## EXERCISE MATERIALS
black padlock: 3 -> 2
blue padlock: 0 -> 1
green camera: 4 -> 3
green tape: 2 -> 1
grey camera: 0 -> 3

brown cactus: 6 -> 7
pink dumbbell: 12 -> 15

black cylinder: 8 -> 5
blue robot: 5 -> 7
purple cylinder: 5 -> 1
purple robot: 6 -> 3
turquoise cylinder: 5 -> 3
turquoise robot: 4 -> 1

==

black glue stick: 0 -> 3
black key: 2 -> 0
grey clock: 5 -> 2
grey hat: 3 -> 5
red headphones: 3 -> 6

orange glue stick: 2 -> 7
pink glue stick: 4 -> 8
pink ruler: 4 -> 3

--

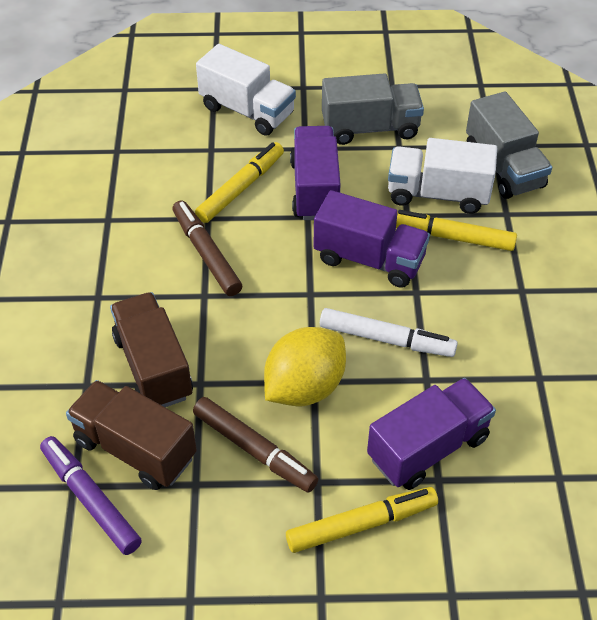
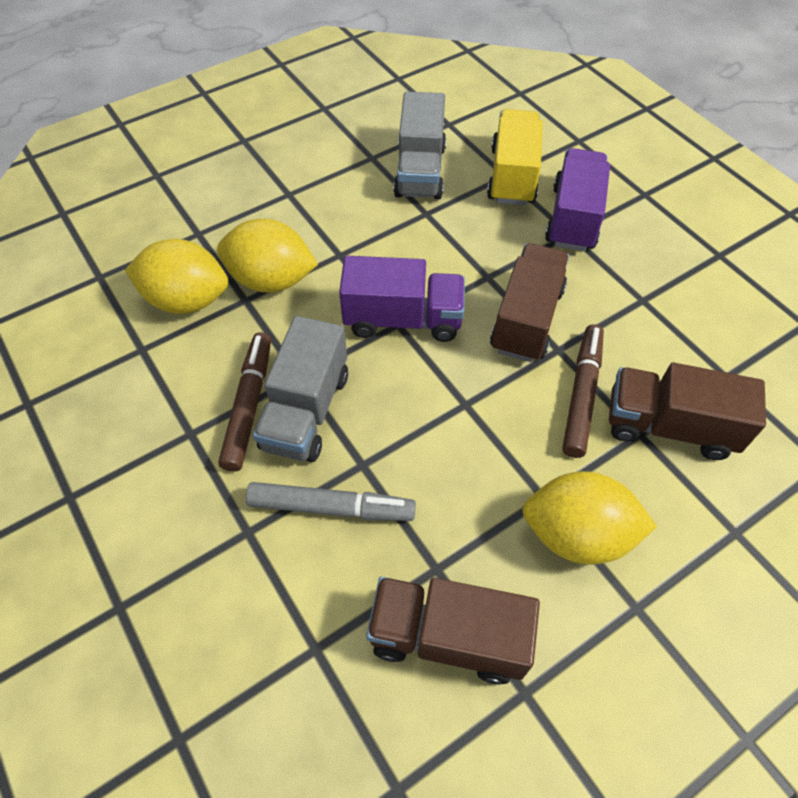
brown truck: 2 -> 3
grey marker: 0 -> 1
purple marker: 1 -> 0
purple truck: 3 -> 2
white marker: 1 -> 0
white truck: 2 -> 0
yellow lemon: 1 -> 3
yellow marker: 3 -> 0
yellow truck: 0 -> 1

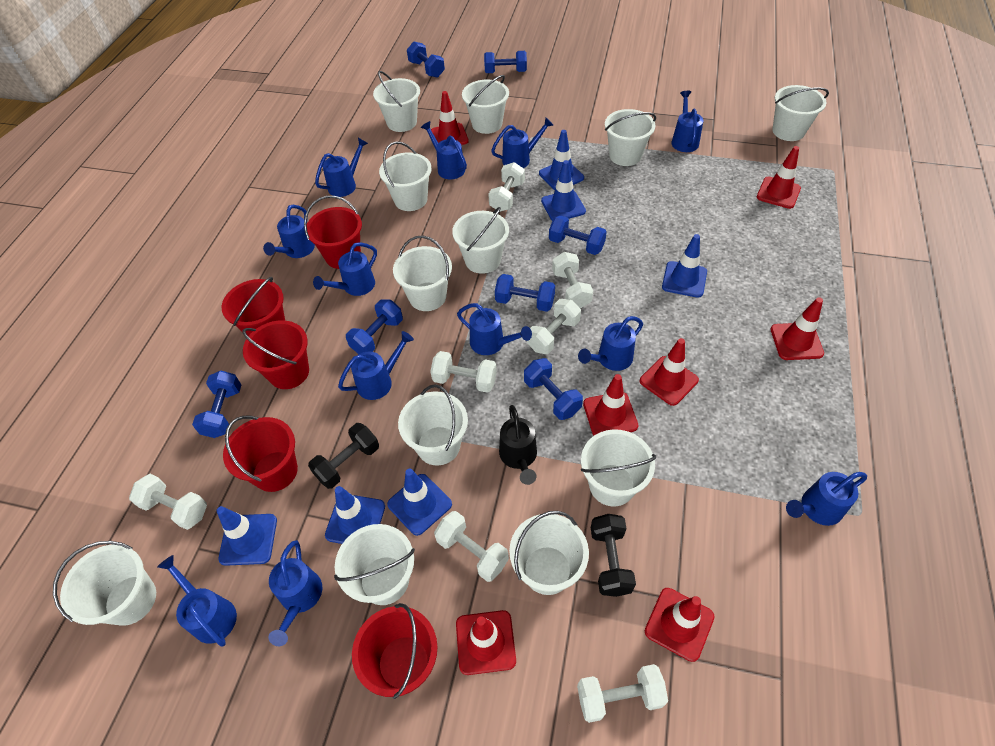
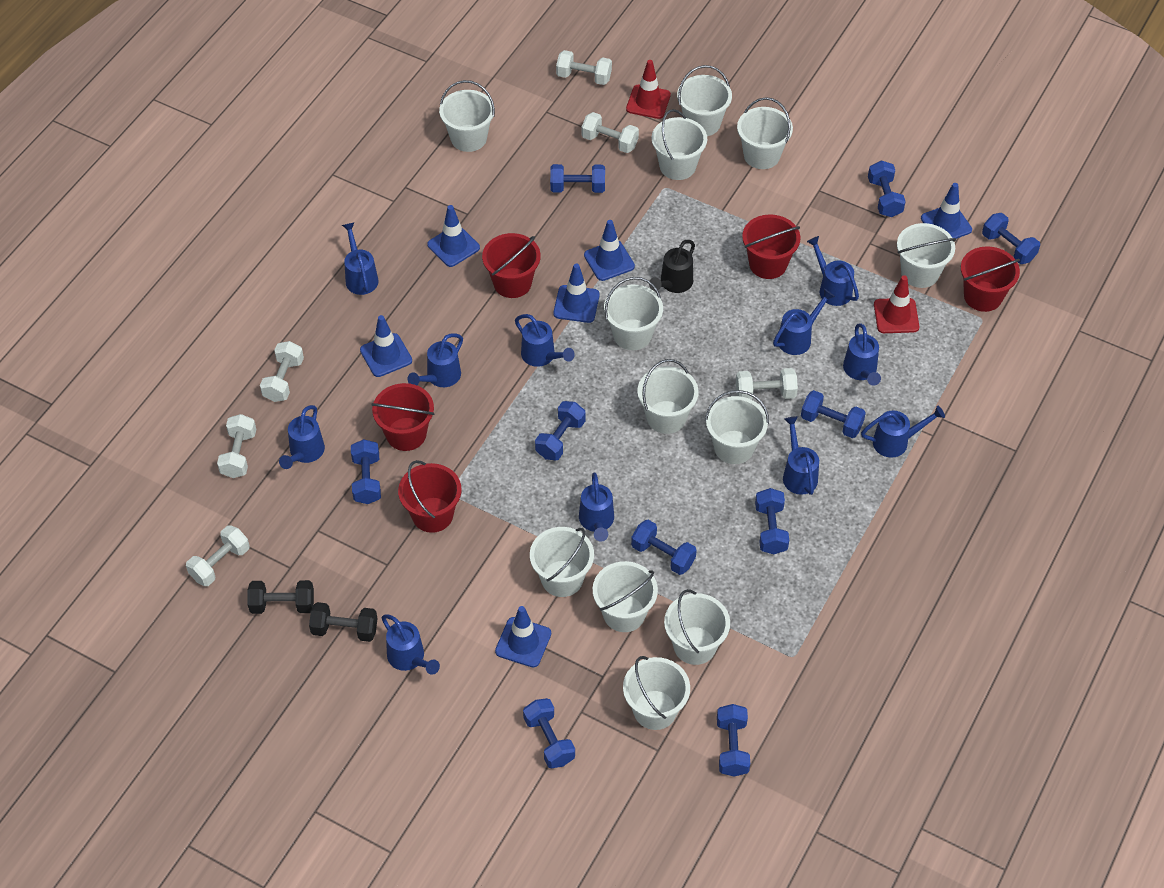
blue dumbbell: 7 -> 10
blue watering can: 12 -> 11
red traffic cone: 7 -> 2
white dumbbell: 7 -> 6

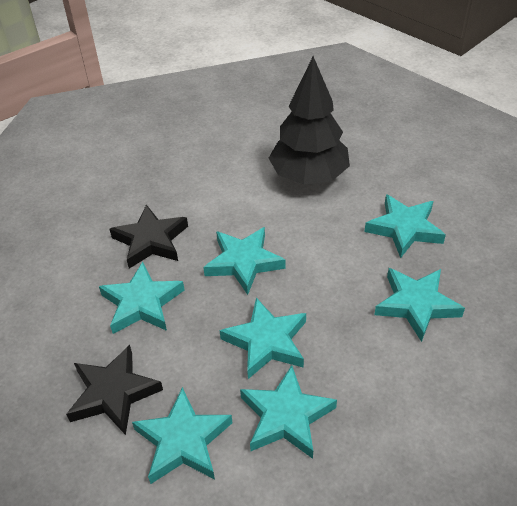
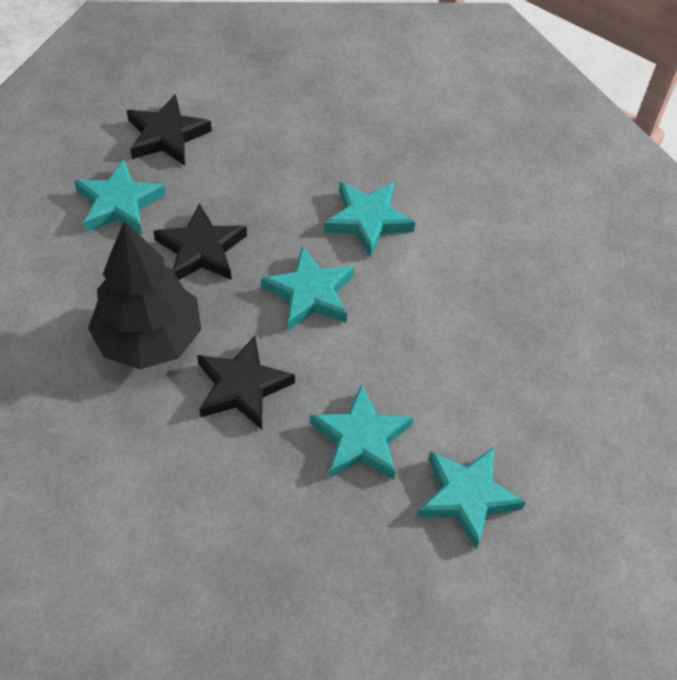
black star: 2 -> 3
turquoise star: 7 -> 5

## EXERCISE
The answer must be a single number: the count of lines in the entries above that contain "dumbbell".

## ANSWER TO THE PROBLEM
3